- [What is being asked]:
Work out how many lines below hold the string "PIXELS" and state only that figure.

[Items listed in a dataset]
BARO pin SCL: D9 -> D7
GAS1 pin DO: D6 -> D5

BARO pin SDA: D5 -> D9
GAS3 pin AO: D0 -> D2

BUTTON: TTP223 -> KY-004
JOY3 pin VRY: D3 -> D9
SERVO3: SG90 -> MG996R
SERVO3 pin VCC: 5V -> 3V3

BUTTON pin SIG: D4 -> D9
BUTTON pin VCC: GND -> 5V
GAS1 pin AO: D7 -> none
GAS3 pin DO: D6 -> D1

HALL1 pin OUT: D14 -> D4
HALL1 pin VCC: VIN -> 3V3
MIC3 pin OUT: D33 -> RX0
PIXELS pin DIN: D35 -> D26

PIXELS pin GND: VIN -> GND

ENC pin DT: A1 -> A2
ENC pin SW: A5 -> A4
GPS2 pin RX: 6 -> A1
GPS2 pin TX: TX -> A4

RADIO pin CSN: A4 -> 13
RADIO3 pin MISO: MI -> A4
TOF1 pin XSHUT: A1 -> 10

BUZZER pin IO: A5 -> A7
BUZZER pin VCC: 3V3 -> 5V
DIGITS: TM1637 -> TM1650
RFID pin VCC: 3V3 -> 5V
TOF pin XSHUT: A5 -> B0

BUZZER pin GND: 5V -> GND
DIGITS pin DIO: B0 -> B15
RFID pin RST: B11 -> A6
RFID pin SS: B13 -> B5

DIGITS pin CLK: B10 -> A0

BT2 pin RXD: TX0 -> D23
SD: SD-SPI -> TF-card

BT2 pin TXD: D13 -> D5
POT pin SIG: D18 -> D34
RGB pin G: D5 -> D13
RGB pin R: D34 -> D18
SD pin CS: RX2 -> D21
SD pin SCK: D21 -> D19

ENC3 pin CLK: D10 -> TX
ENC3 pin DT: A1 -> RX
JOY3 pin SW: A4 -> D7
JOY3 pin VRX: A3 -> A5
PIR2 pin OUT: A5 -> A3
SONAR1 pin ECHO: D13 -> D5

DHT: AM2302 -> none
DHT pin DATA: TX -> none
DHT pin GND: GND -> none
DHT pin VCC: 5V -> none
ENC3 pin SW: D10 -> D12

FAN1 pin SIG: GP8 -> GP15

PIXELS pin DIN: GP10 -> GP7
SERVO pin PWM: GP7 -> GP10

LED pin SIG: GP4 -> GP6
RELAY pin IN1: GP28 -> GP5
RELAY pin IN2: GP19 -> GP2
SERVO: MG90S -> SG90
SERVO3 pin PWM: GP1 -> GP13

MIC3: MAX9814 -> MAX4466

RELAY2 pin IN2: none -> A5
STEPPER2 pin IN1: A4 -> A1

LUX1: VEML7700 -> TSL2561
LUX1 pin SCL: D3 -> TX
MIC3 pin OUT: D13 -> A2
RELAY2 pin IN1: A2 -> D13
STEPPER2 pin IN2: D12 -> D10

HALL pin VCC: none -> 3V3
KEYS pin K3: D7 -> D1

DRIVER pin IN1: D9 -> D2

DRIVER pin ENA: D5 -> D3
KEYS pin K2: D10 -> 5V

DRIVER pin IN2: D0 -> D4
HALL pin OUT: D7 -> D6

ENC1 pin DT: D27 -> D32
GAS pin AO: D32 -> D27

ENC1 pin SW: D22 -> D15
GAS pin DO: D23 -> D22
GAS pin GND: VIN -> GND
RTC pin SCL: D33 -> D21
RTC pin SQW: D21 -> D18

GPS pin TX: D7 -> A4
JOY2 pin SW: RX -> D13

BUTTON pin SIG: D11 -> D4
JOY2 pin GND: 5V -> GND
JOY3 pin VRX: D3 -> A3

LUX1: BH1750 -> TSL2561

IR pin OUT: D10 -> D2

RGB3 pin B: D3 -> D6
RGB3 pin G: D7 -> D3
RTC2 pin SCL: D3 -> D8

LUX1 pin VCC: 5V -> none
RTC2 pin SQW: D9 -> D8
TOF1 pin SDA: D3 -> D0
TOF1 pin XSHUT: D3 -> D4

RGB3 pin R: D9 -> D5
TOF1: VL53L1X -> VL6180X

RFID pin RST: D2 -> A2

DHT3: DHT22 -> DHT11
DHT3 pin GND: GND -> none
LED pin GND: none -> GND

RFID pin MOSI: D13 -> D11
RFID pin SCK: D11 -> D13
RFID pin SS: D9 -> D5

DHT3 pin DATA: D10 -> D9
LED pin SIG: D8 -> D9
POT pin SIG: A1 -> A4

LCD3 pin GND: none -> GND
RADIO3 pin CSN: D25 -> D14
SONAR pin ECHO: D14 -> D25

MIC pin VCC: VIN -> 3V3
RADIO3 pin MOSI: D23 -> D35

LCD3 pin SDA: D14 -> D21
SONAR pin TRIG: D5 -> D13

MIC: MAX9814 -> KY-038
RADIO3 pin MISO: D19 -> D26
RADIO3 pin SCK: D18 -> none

- [Response to this task]:
3